Task item ▸
How many of the lines in the material underneath include the string "MOSI"? State the number only.

BEGIN Extracted records

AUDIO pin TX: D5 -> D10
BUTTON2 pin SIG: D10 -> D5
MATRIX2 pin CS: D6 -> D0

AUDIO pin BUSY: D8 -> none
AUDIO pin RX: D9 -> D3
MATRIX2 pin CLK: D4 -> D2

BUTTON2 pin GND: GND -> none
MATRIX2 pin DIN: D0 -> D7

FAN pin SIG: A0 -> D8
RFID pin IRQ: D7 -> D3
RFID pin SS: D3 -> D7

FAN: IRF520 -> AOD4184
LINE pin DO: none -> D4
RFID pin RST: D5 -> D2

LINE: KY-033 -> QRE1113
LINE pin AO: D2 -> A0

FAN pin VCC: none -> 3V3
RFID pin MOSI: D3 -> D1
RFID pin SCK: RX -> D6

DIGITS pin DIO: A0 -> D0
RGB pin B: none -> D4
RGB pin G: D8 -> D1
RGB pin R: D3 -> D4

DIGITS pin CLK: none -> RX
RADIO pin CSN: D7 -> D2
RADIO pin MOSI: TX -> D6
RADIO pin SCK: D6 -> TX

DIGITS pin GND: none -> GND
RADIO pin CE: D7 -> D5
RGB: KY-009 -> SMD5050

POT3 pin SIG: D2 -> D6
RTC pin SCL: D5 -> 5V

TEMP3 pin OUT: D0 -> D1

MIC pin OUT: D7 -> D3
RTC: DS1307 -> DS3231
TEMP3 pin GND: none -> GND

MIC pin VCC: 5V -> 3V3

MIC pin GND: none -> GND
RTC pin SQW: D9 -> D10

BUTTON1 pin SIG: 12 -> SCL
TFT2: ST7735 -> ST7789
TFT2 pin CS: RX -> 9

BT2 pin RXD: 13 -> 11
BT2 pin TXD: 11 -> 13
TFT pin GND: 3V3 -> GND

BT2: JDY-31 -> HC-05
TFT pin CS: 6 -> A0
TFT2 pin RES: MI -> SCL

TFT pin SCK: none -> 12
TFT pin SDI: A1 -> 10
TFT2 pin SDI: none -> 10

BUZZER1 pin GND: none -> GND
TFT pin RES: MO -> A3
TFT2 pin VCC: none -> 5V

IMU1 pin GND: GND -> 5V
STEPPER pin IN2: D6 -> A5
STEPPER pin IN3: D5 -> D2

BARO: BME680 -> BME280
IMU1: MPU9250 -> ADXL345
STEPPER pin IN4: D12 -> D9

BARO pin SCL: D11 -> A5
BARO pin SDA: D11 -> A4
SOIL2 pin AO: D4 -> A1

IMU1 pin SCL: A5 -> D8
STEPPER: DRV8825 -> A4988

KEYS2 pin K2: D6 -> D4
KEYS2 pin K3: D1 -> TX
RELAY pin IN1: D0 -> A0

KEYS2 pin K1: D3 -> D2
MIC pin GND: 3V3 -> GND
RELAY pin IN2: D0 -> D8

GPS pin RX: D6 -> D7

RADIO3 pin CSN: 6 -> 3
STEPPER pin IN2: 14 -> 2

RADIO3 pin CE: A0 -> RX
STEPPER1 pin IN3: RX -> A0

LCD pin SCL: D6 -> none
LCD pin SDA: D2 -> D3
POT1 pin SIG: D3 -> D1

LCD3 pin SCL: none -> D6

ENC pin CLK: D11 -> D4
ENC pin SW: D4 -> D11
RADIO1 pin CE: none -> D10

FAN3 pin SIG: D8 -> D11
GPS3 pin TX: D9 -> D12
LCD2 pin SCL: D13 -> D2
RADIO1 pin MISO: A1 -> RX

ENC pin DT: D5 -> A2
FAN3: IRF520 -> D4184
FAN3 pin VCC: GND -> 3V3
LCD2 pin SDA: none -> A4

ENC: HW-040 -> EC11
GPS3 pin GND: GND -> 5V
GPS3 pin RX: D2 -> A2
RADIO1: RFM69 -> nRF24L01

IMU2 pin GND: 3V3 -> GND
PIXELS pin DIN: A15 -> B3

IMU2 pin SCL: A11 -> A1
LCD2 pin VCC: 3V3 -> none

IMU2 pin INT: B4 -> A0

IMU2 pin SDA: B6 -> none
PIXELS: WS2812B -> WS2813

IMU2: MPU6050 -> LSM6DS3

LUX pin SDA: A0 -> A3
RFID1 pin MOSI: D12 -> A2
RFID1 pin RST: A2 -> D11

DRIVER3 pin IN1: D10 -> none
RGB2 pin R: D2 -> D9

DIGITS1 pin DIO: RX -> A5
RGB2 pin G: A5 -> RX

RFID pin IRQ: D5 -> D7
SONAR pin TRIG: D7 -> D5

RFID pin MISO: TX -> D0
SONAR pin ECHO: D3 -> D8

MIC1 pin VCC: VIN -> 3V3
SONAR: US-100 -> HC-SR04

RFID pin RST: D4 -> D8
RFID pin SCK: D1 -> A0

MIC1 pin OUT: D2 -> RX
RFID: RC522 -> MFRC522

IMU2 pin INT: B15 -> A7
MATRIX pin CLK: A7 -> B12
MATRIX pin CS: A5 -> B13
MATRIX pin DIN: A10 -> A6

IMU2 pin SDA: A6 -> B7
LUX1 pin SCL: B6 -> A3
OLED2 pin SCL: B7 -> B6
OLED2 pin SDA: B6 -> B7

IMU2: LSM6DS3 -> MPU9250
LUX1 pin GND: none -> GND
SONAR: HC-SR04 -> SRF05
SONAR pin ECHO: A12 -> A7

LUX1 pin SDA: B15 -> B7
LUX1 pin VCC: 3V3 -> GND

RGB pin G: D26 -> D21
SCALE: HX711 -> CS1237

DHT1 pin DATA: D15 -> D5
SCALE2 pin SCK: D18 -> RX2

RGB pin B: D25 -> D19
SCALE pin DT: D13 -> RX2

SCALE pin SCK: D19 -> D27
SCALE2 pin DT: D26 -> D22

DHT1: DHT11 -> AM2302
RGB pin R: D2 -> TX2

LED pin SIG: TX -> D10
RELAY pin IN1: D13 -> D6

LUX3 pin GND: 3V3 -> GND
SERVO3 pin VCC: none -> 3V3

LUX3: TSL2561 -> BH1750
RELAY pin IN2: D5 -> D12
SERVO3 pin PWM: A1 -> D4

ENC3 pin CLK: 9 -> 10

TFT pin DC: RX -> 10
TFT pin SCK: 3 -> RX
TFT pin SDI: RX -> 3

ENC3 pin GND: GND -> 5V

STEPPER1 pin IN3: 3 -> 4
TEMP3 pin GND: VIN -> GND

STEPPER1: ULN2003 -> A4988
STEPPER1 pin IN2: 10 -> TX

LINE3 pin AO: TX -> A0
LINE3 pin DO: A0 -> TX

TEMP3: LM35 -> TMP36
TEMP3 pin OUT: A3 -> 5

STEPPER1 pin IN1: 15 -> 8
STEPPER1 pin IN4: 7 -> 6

END Extracted records

The answer ▸
3